[Data records]

··········

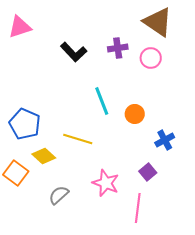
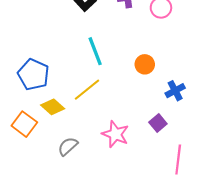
cyan line: (102, 101) -> (95, 51), moved
yellow line: (78, 139) -> (87, 90), turned -56
pink line: (138, 208) -> (178, 159), moved

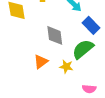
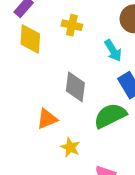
yellow star: (66, 67) -> (70, 147), moved

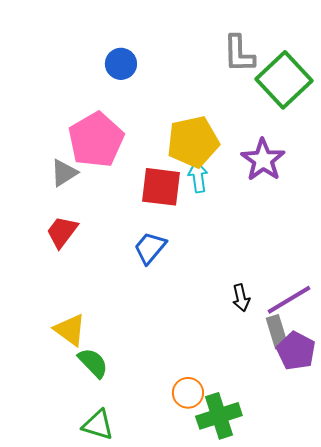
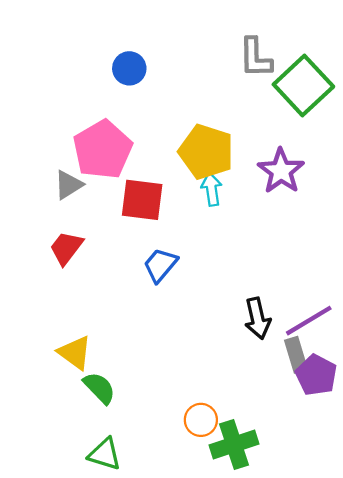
yellow pentagon: (193, 142) -> (206, 152), turned 30
red square: (161, 187) -> (142, 200), moved
black arrow: (241, 298) -> (258, 318), size x1.4

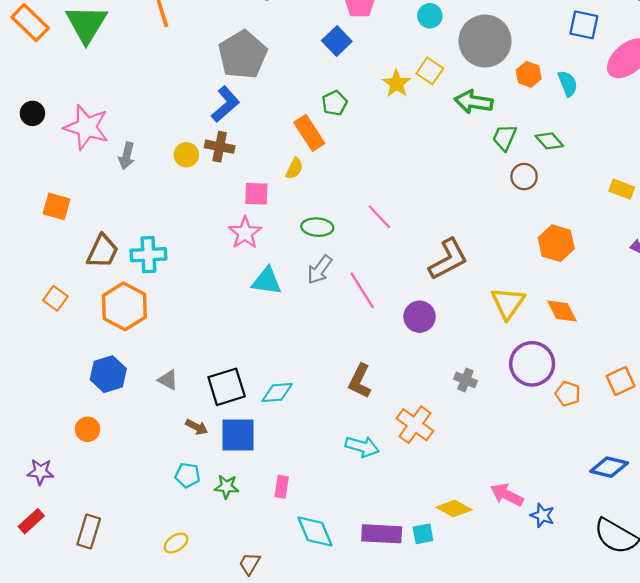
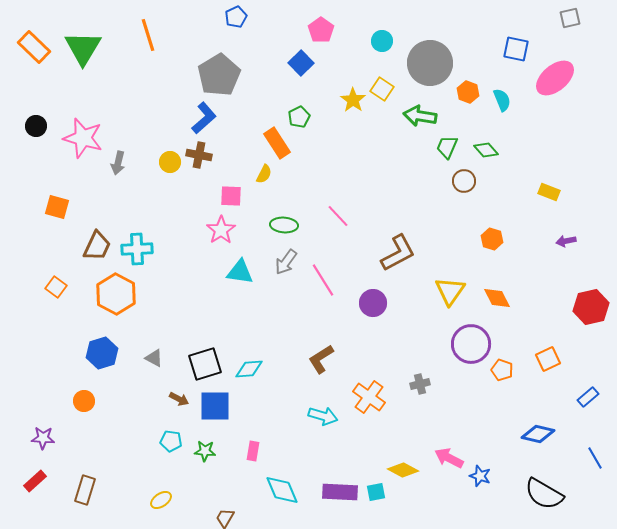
orange hexagon: (556, 243) -> (492, 239), size x0.7
gray cross: (465, 380) -> (420, 384), moved, turned -36
brown L-shape: (360, 381) -> (321, 359), turned 32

··········

- Work instructions
Output every line of the records above unchanged, and keep the pictures out.

- Solution to this problem
cyan line: (102, 101) -> (95, 51), moved
yellow line: (78, 139) -> (87, 90), turned -56
pink line: (138, 208) -> (178, 159), moved

yellow star: (66, 67) -> (70, 147), moved

yellow pentagon: (193, 142) -> (206, 152), turned 30
red square: (161, 187) -> (142, 200), moved
black arrow: (241, 298) -> (258, 318), size x1.4

orange hexagon: (556, 243) -> (492, 239), size x0.7
gray cross: (465, 380) -> (420, 384), moved, turned -36
brown L-shape: (360, 381) -> (321, 359), turned 32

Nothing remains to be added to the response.